Before and after images
□ □ □ □ □ □ □

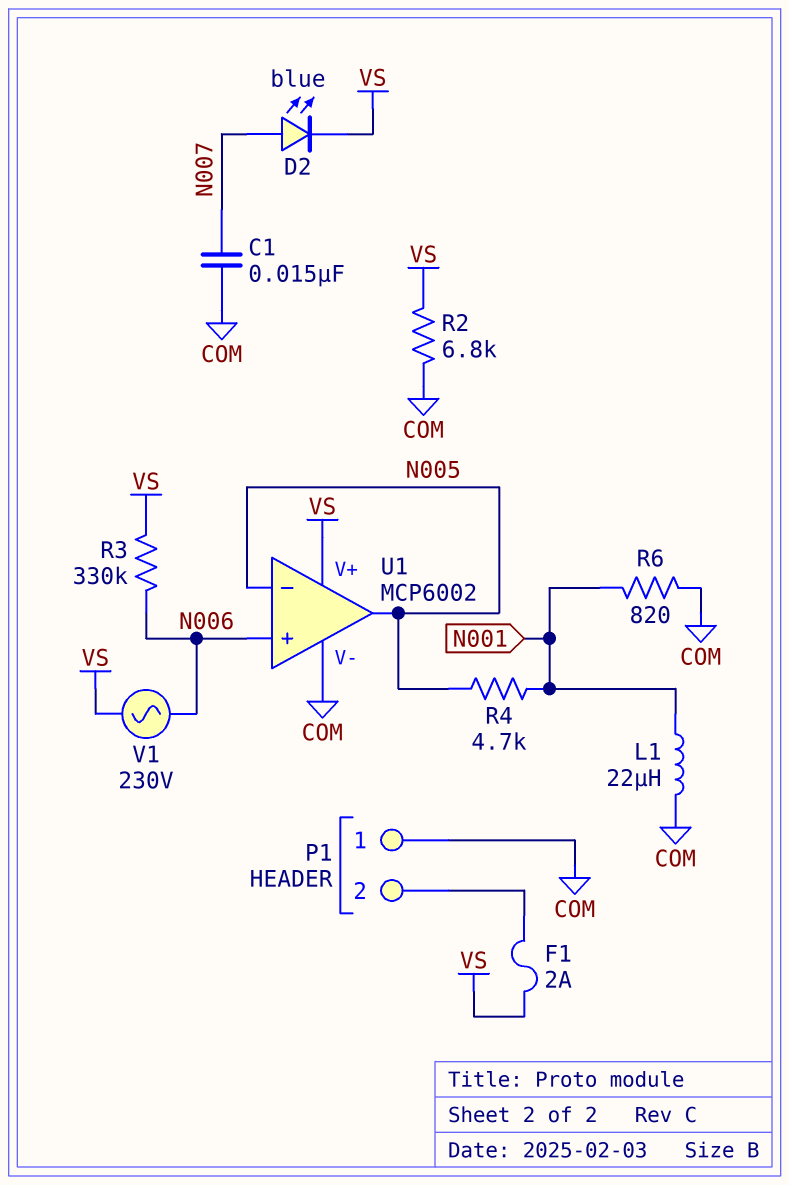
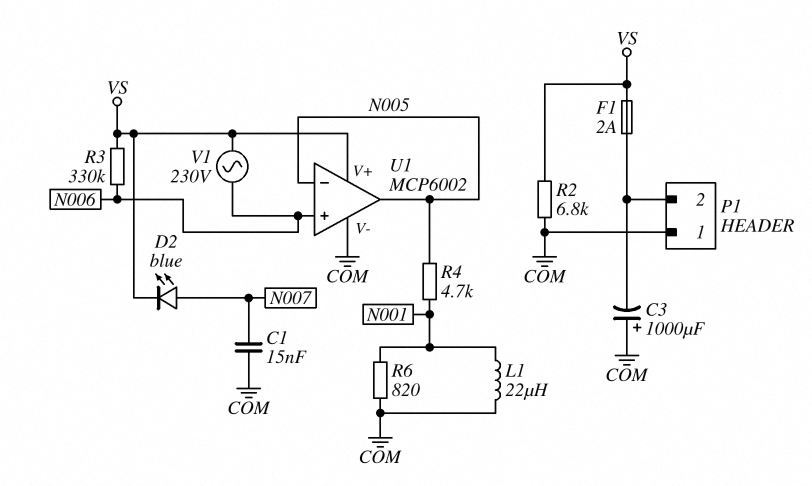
C3: none -> 1000uF (plus COM, minus P1/2)

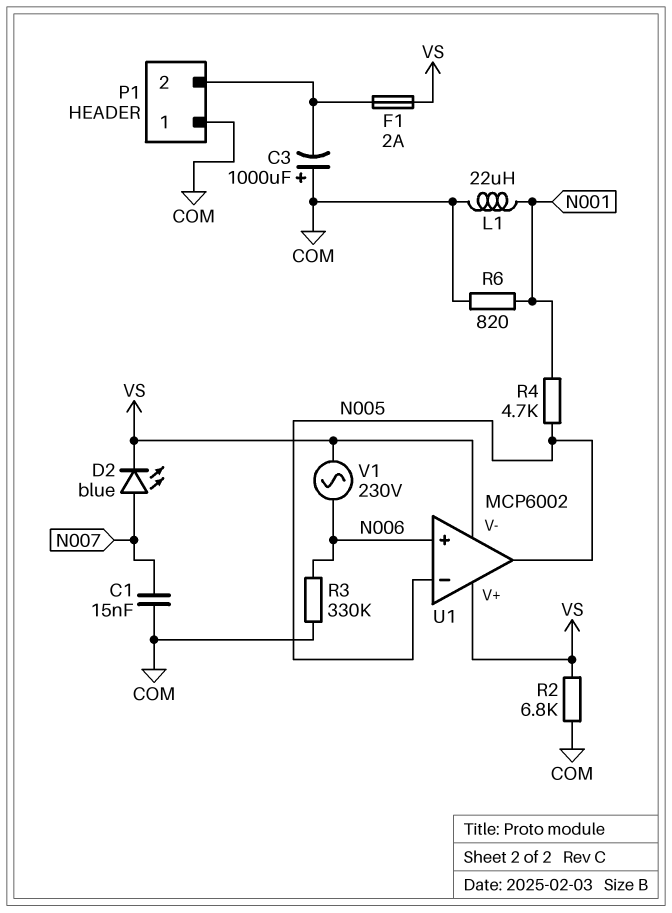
R3: 330k (N006, VS) -> 330k (COM, N006)
U1 pin V-: COM -> VS

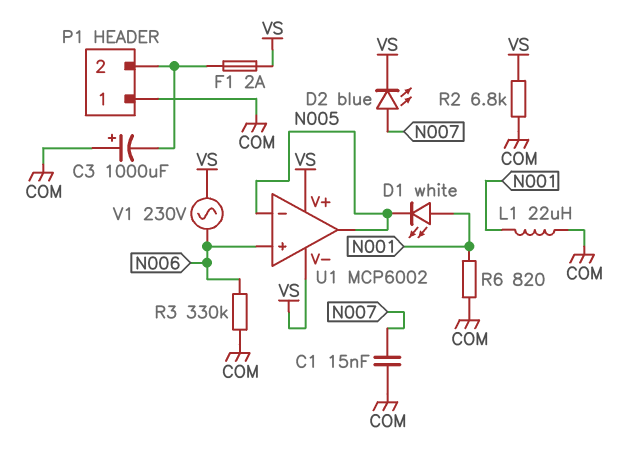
D1: none -> LED white (A N001, K N005)
R4: 4.7k (N001, N005) -> none

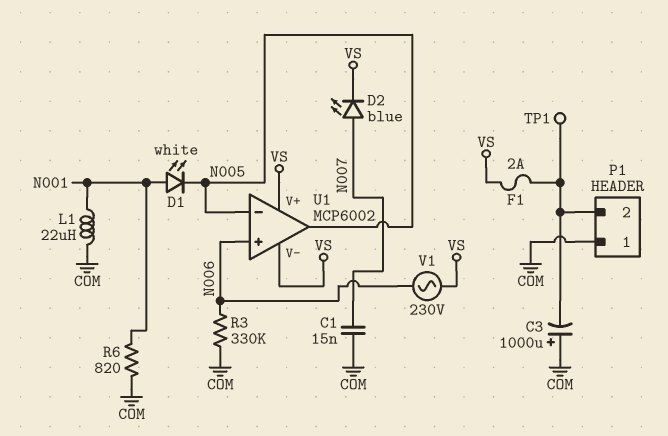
R2: 6.8k (COM, VS) -> none
TP1: none -> test point (P1/2)

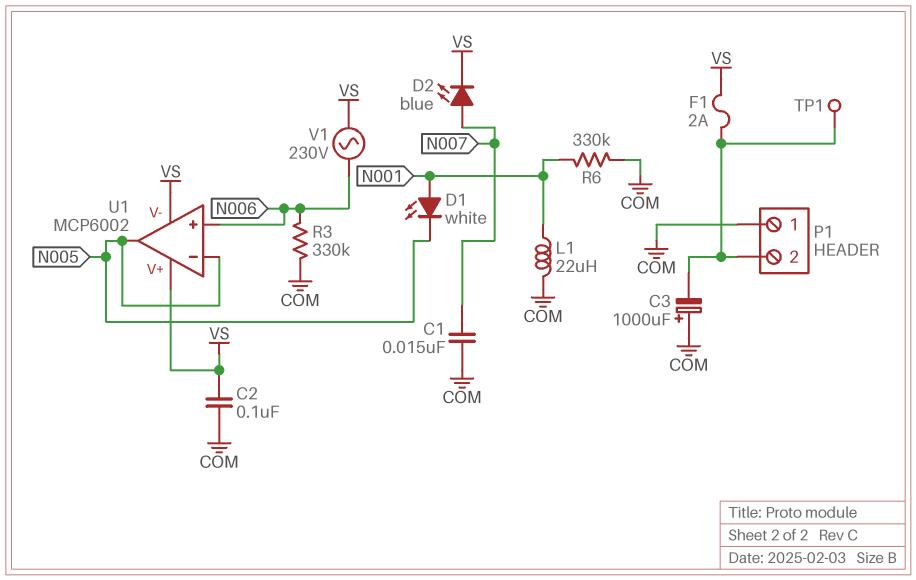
C2: none -> 100nF (COM, VS)
R6: 820 (COM, N001) -> 330k (COM, N001)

□ □ □ □ □ □ □

◆ DESCRIPTION OF THE TASK ◆
Retype the records above exactly, and keep any picture out of what you write.

◆ REPLY ◆
C3: none -> 1000uF (plus COM, minus P1/2)

R3: 330k (N006, VS) -> 330k (COM, N006)
U1 pin V-: COM -> VS

D1: none -> LED white (A N001, K N005)
R4: 4.7k (N001, N005) -> none

R2: 6.8k (COM, VS) -> none
TP1: none -> test point (P1/2)

C2: none -> 100nF (COM, VS)
R6: 820 (COM, N001) -> 330k (COM, N001)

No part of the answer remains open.